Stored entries
-=-=-=-=-

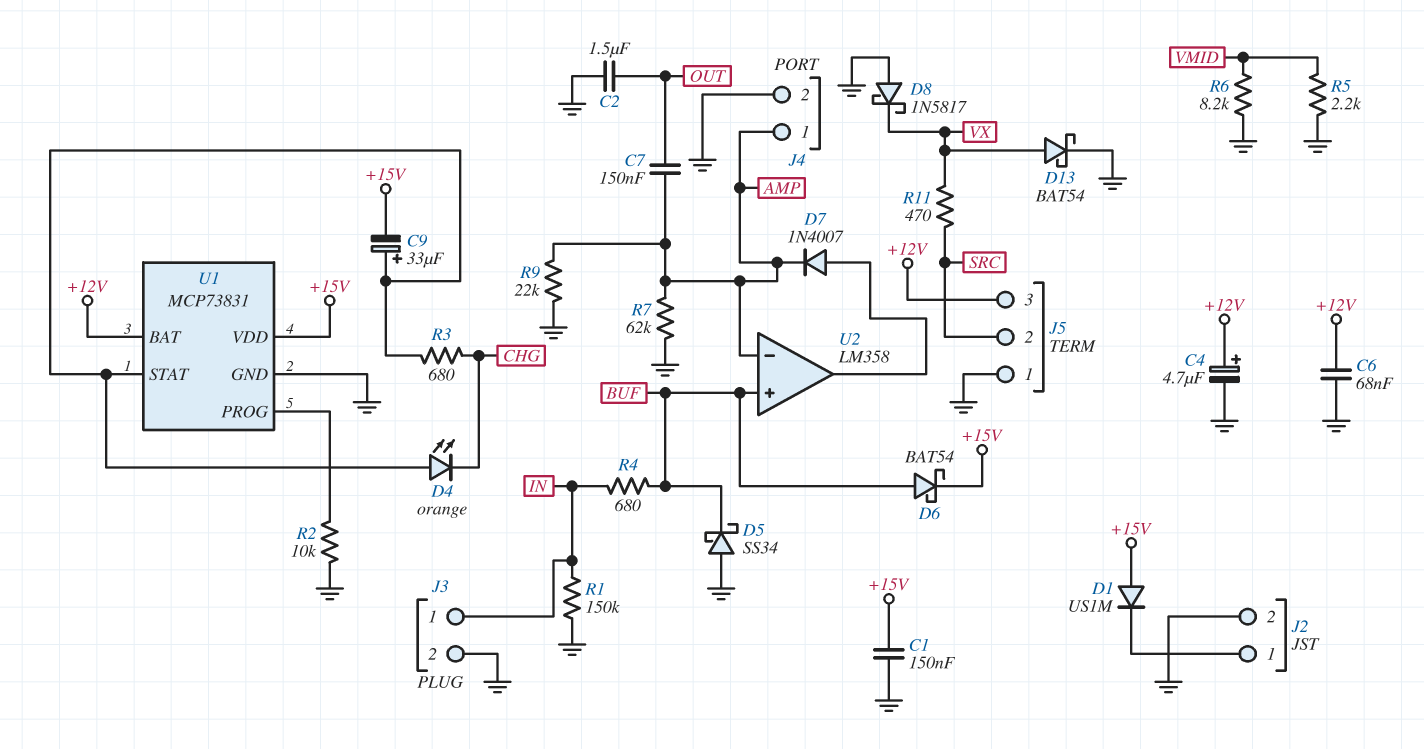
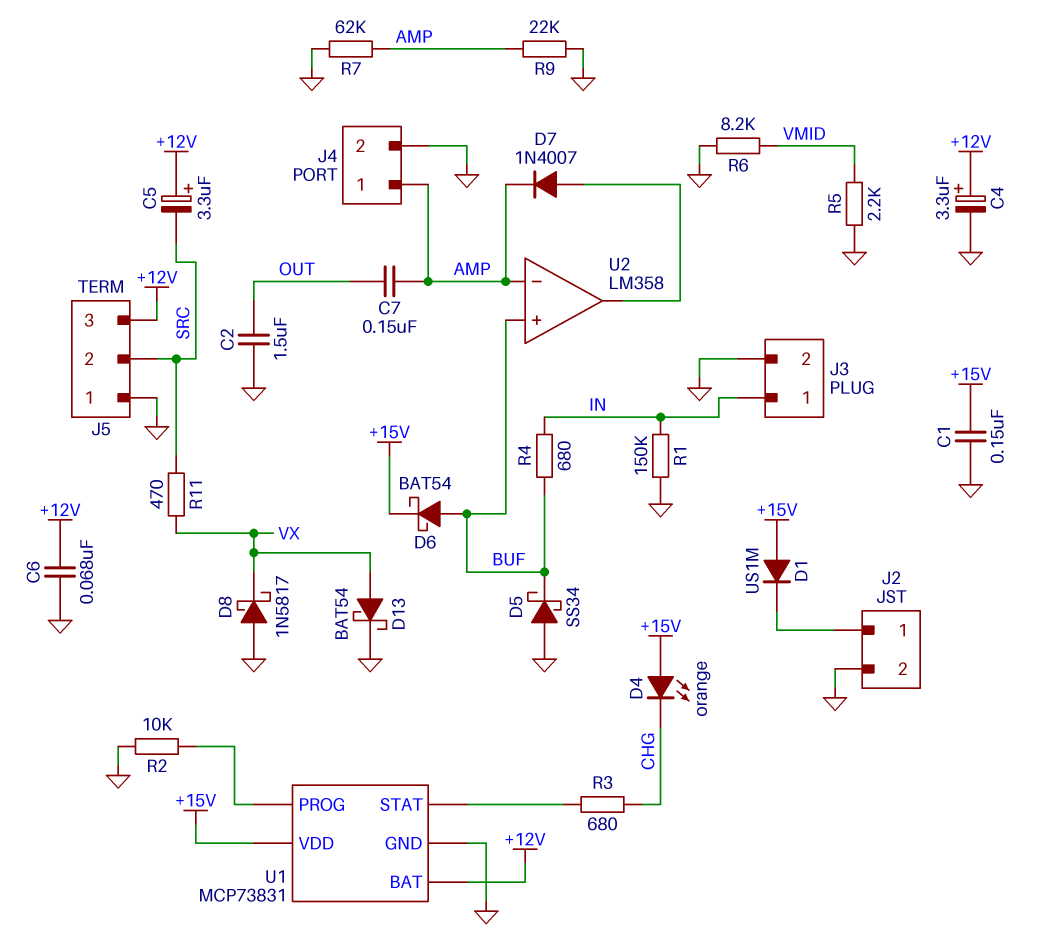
C4: 4.7uF (plus +12V, minus GND) -> 3.3uF (plus +12V, minus GND)
C5: none -> 3.3uF (plus +12V, minus SRC)
C9: 33uF (plus U1/STAT, minus +15V) -> none
D4: LED orange (A U1/STAT, K CHG) -> LED orange (A +15V, K CHG)

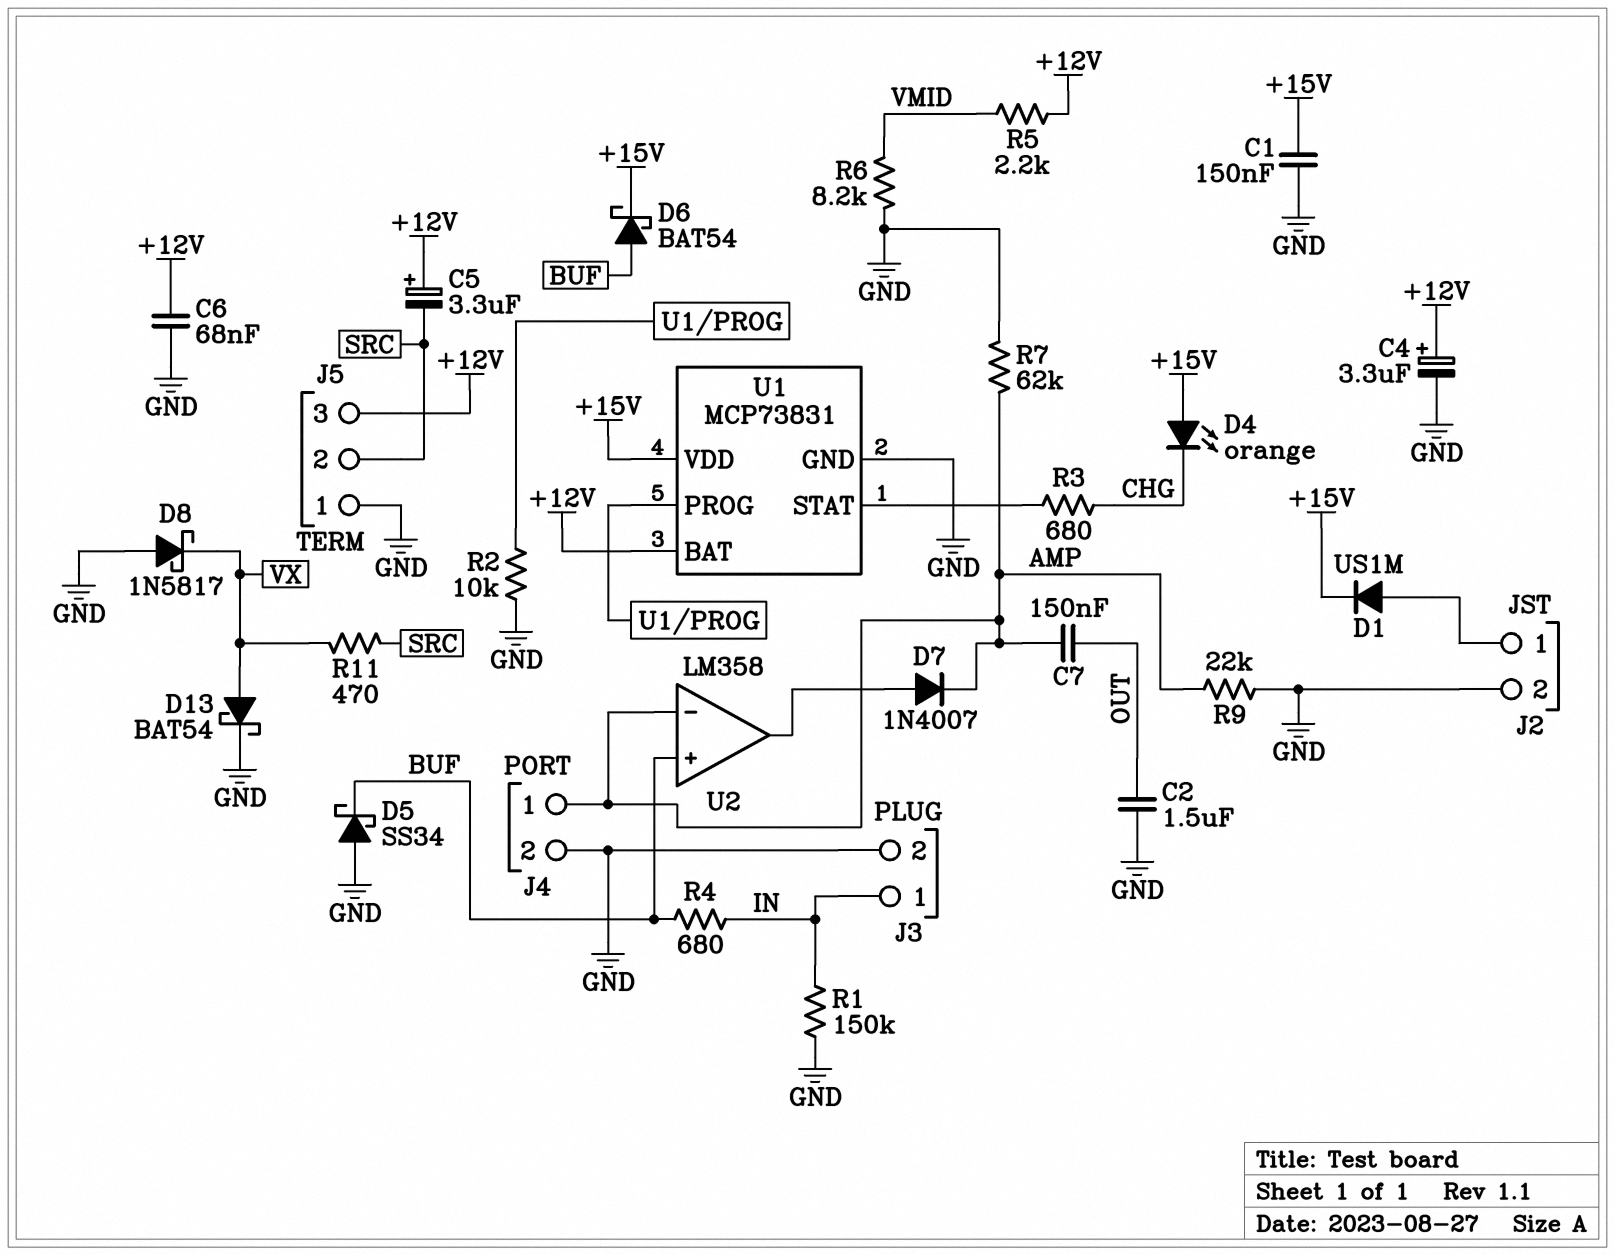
D1: diode US1M (A +15V, K J2/1) -> diode US1M (A J2/1, K +15V)
R5: 2.2k (GND, VMID) -> 2.2k (+12V, VMID)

-=-=-=-=-

What you will do
In the reply, each line of the data must appear exactly as written, and no picture may appear.

Task solution
C4: 4.7uF (plus +12V, minus GND) -> 3.3uF (plus +12V, minus GND)
C5: none -> 3.3uF (plus +12V, minus SRC)
C9: 33uF (plus U1/STAT, minus +15V) -> none
D4: LED orange (A U1/STAT, K CHG) -> LED orange (A +15V, K CHG)

D1: diode US1M (A +15V, K J2/1) -> diode US1M (A J2/1, K +15V)
R5: 2.2k (GND, VMID) -> 2.2k (+12V, VMID)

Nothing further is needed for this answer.